:: WHAT THE TASK REQUIRES ::
Begin at the line that contains "The second view gained" and reproduce it along with every line after it to the end of the listing; skip any pictures.

:: SOURCE MATERIAL ::
*****

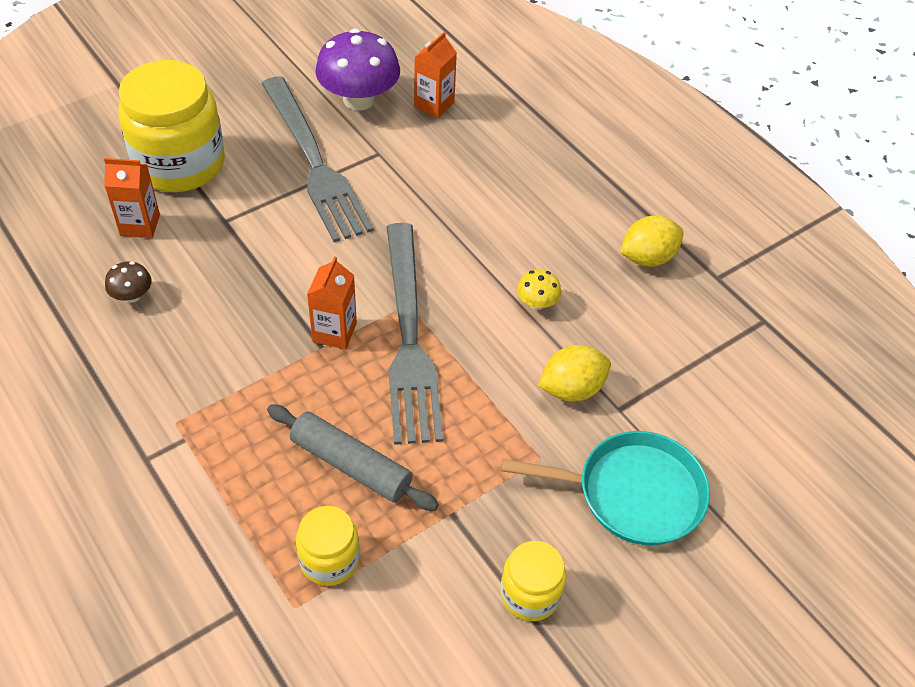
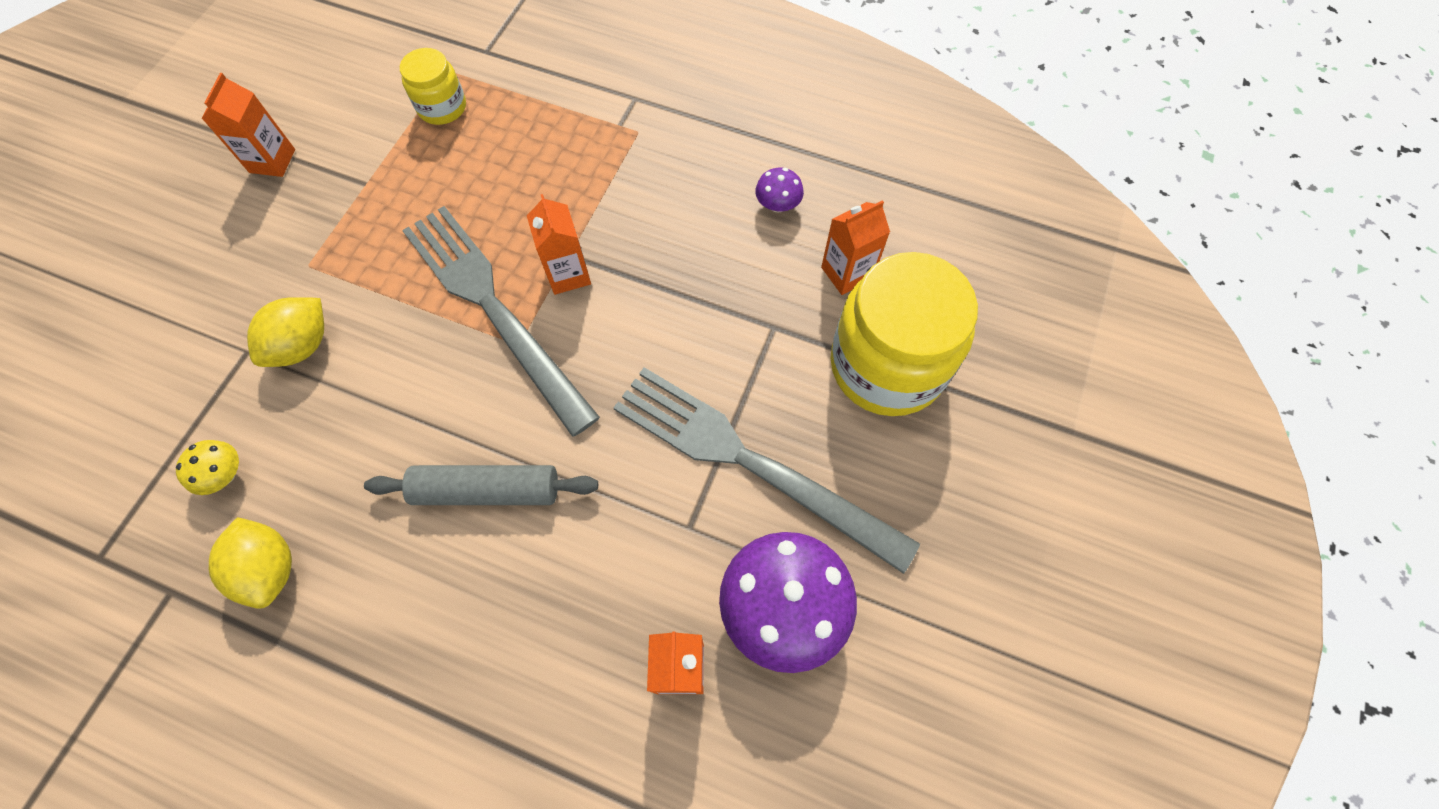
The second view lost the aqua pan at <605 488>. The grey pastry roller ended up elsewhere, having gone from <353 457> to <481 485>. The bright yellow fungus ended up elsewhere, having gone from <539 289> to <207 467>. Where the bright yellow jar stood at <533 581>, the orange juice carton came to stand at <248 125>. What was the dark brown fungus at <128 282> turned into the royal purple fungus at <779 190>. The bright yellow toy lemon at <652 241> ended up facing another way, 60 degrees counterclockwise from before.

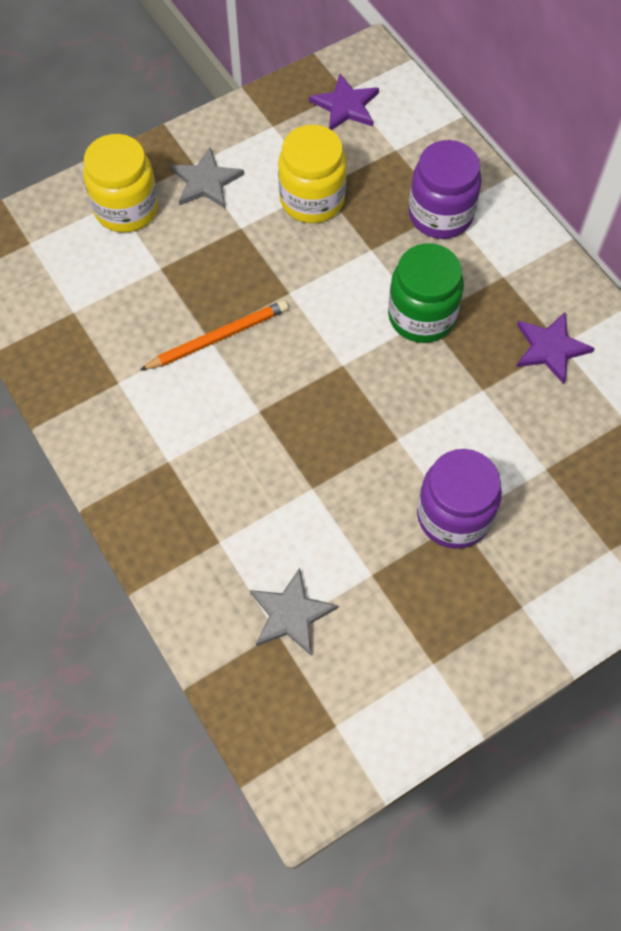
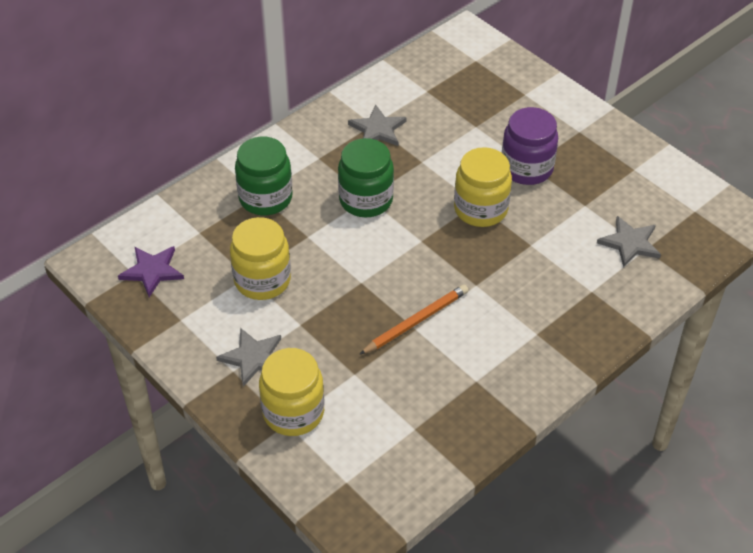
The second view gained the bright yellow jar at <483 187>. What was the royal purple jar at <445 189> turned into the green jar at <264 175>. What was the royal purple star at <555 348> turned into the grey star at <377 125>. The orange wooden pencil at <214 335> ended up facing another way, 90 degrees clockwise from before.

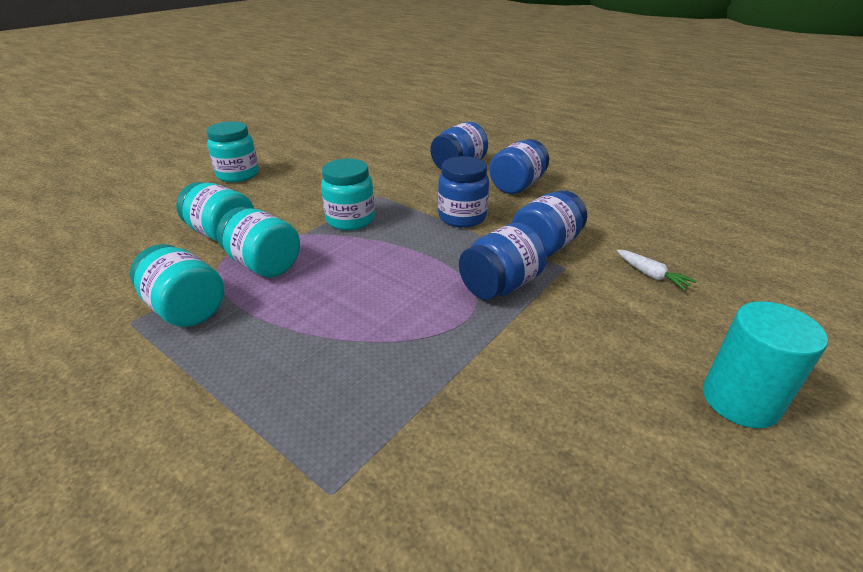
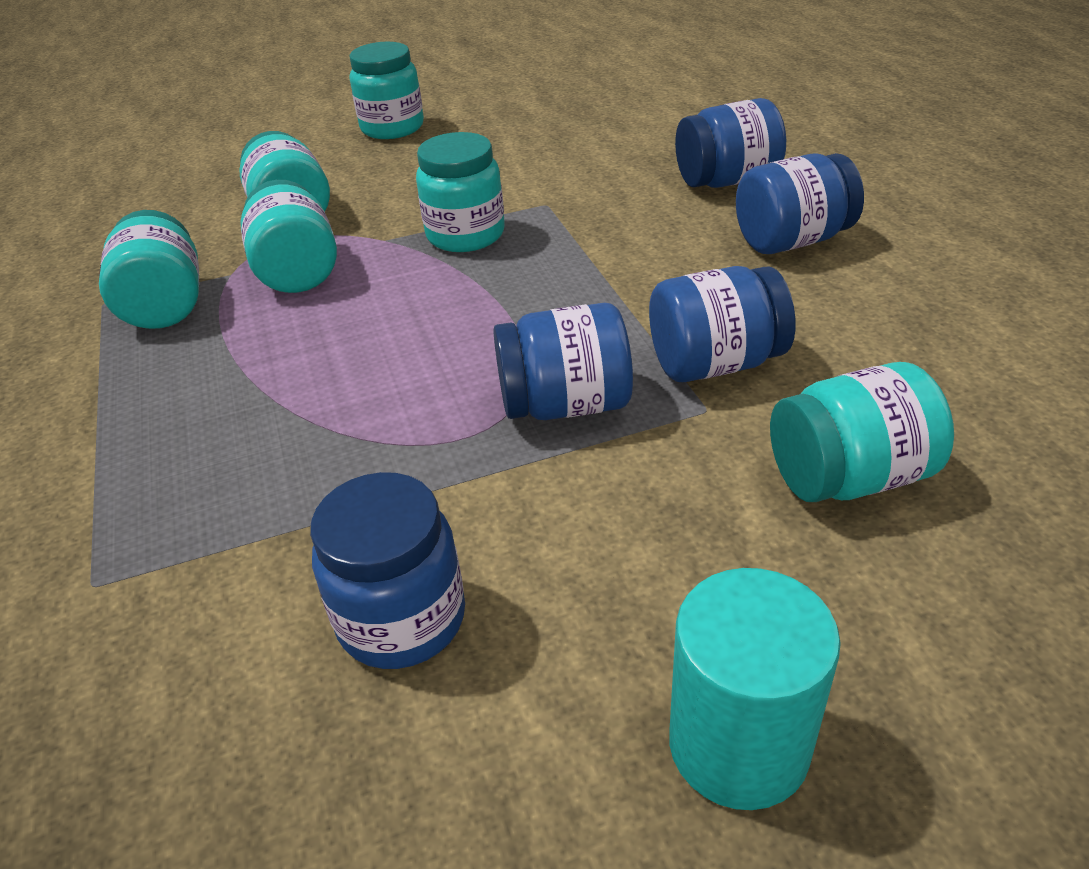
The cobalt jar ended up elsewhere, having gone from <463 192> to <387 570>. Where the white root vegetable stood at <656 270>, the aqua jar came to stand at <862 432>.

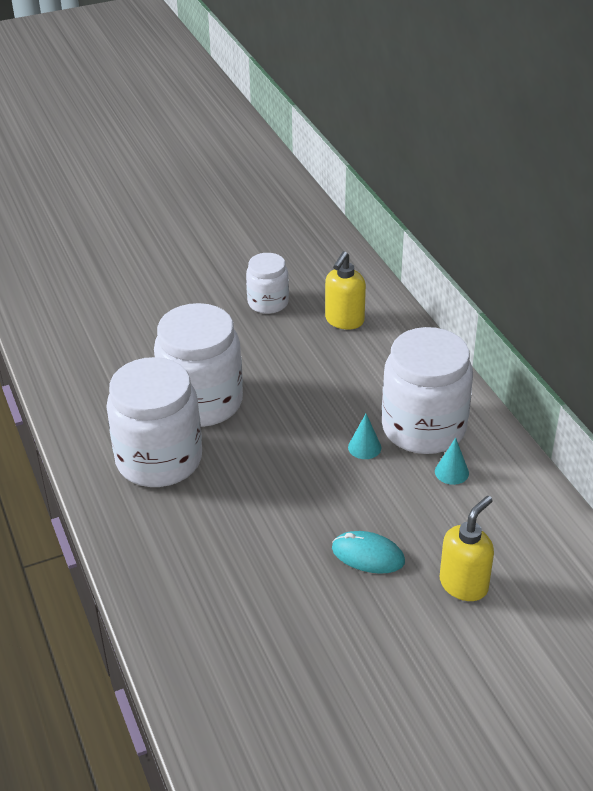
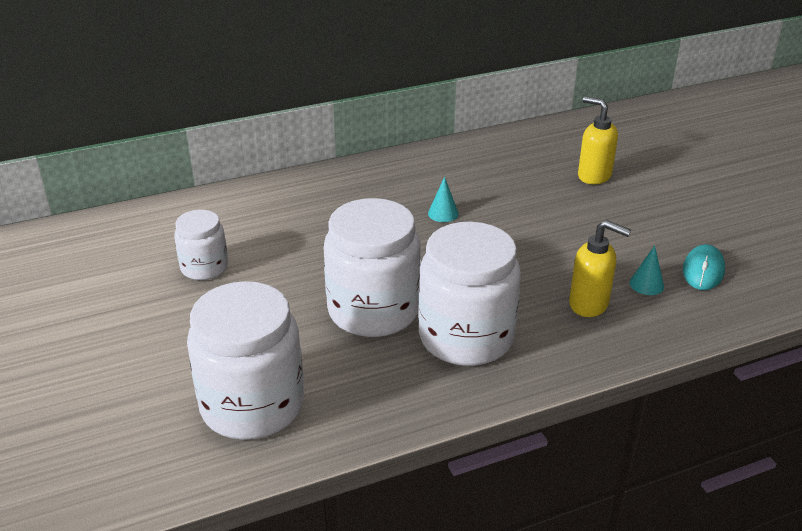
The bright yellow pump bottle ended up elsewhere, having gone from <345 290> to <600 268>. The aqua mouse ended up elsewhere, having gone from <368 552> to <704 267>. The white jar ended up elsewhere, having gone from <427 390> to <245 360>. The aqua cone ended up elsewhere, having gone from <452 461> to <646 270>.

*****

:: YOUR SOLUTION ::
The second view gained the bright yellow jar at <483 187>. What was the royal purple jar at <445 189> turned into the green jar at <264 175>. What was the royal purple star at <555 348> turned into the grey star at <377 125>. The orange wooden pencil at <214 335> ended up facing another way, 90 degrees clockwise from before.

The cobalt jar ended up elsewhere, having gone from <463 192> to <387 570>. Where the white root vegetable stood at <656 270>, the aqua jar came to stand at <862 432>.

The bright yellow pump bottle ended up elsewhere, having gone from <345 290> to <600 268>. The aqua mouse ended up elsewhere, having gone from <368 552> to <704 267>. The white jar ended up elsewhere, having gone from <427 390> to <245 360>. The aqua cone ended up elsewhere, having gone from <452 461> to <646 270>.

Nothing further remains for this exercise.